YOUR GOAL: Return only the stretch of the material below that begins with the line containing "black clock: 1 -> 2" and ends with the line containing "red box: 1 -> 0", exactly; both of those lines belong to it.

***** DATA EXCERPTS

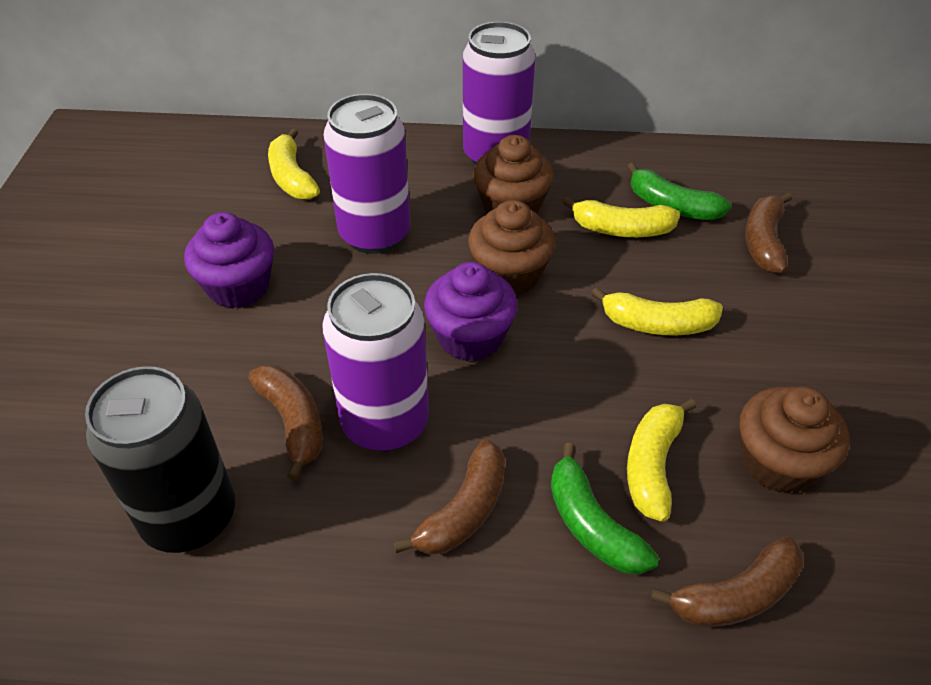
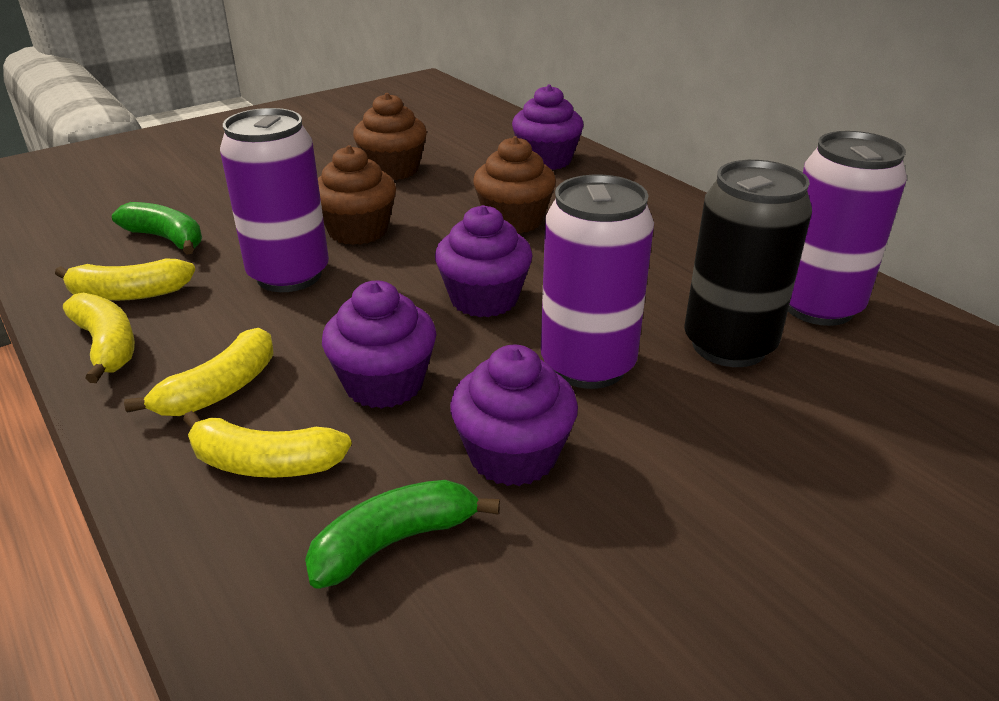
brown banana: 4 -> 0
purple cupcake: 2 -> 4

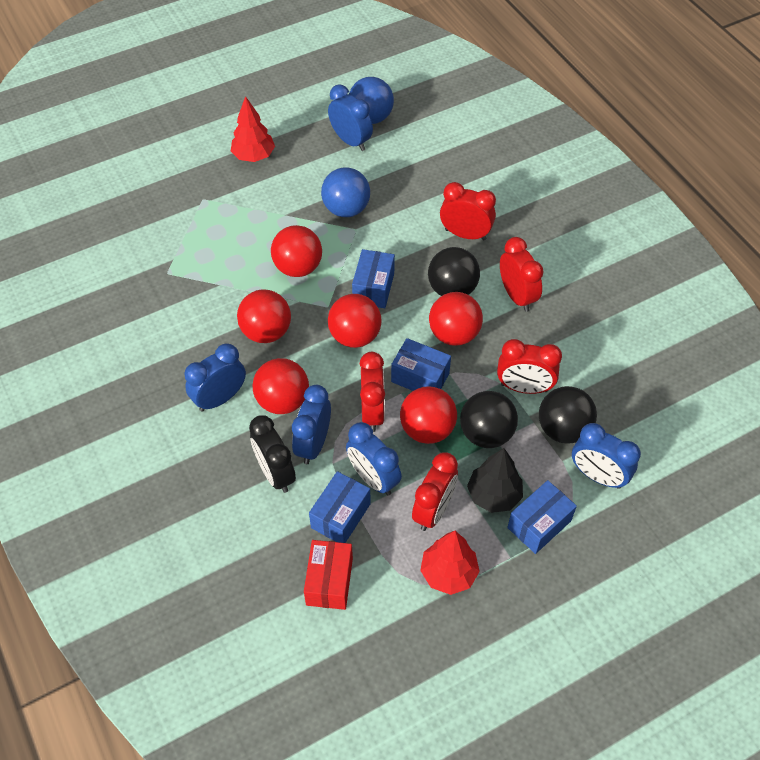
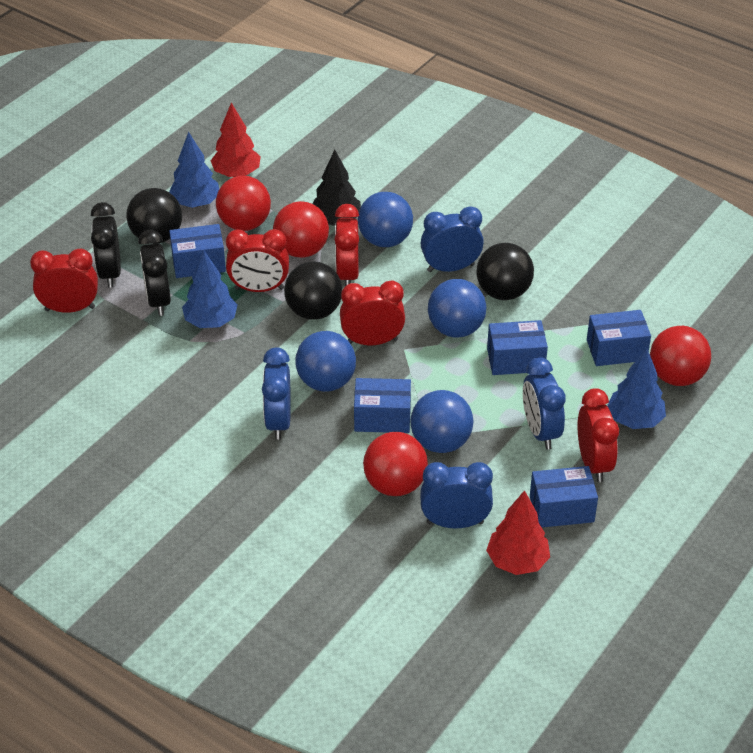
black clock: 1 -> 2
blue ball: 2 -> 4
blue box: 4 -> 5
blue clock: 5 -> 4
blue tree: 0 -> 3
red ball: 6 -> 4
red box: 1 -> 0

**********
***** DATA EXCERPTS

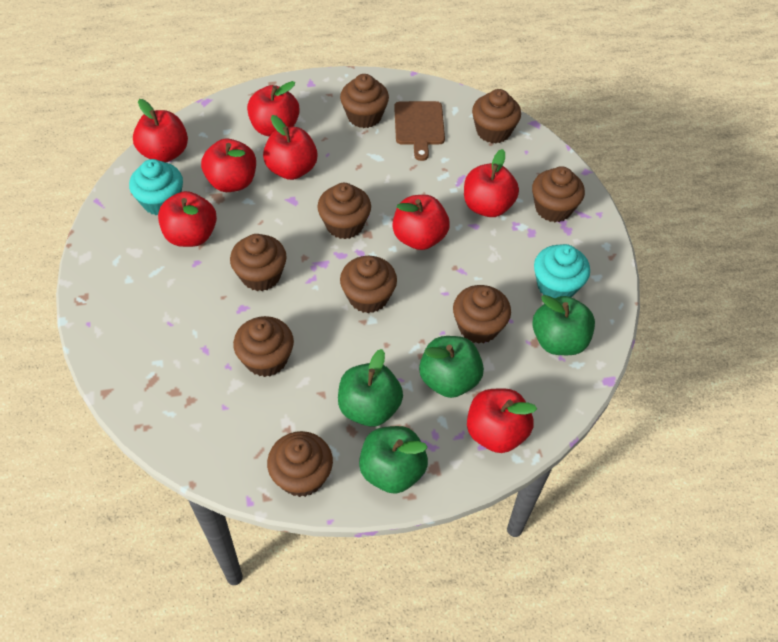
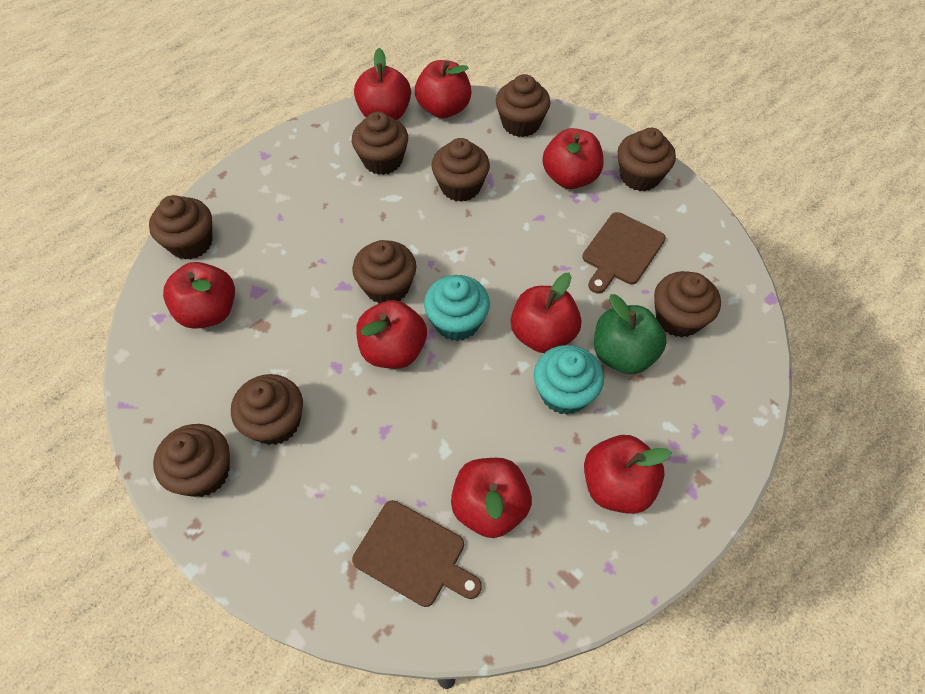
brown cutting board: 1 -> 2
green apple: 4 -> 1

**********

EXERCISE ANSWER:
black clock: 1 -> 2
blue ball: 2 -> 4
blue box: 4 -> 5
blue clock: 5 -> 4
blue tree: 0 -> 3
red ball: 6 -> 4
red box: 1 -> 0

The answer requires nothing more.